PROBLEM TO WORK ON:
The expected answer is the set of lines in the data below between the line holding "none -> purple brick E8 level 1" and the line holding "none -> yellow plate H9 level 1", inclusive, written out exactly.

(Spatial object tracking data)
((
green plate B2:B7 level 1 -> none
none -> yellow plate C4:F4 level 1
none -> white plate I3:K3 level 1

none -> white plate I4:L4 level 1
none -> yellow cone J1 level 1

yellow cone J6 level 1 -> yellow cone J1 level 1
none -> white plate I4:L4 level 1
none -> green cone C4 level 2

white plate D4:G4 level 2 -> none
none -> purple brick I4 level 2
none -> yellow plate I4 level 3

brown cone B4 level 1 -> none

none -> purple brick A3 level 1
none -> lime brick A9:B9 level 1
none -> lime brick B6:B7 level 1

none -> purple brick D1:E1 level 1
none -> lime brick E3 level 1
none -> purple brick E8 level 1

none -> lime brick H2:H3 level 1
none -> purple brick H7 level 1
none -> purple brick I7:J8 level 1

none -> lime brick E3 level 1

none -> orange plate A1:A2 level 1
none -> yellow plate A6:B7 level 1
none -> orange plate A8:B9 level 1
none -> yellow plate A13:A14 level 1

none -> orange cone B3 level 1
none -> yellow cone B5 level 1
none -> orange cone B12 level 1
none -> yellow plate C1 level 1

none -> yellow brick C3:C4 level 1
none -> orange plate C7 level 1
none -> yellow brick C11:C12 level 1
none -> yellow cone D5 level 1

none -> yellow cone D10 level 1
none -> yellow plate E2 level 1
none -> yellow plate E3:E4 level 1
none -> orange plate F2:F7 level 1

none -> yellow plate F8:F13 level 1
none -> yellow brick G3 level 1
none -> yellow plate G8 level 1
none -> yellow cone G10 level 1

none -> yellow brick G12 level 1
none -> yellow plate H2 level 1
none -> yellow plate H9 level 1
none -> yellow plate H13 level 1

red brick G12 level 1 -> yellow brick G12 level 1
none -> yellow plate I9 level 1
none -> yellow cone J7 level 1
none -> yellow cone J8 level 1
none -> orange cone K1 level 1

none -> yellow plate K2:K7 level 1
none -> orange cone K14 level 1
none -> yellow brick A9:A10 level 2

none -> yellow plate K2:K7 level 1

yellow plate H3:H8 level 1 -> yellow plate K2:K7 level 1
))
EXPECTED ANSWER:
none -> purple brick E8 level 1

none -> lime brick H2:H3 level 1
none -> purple brick H7 level 1
none -> purple brick I7:J8 level 1

none -> lime brick E3 level 1

none -> orange plate A1:A2 level 1
none -> yellow plate A6:B7 level 1
none -> orange plate A8:B9 level 1
none -> yellow plate A13:A14 level 1

none -> orange cone B3 level 1
none -> yellow cone B5 level 1
none -> orange cone B12 level 1
none -> yellow plate C1 level 1

none -> yellow brick C3:C4 level 1
none -> orange plate C7 level 1
none -> yellow brick C11:C12 level 1
none -> yellow cone D5 level 1

none -> yellow cone D10 level 1
none -> yellow plate E2 level 1
none -> yellow plate E3:E4 level 1
none -> orange plate F2:F7 level 1

none -> yellow plate F8:F13 level 1
none -> yellow brick G3 level 1
none -> yellow plate G8 level 1
none -> yellow cone G10 level 1

none -> yellow brick G12 level 1
none -> yellow plate H2 level 1
none -> yellow plate H9 level 1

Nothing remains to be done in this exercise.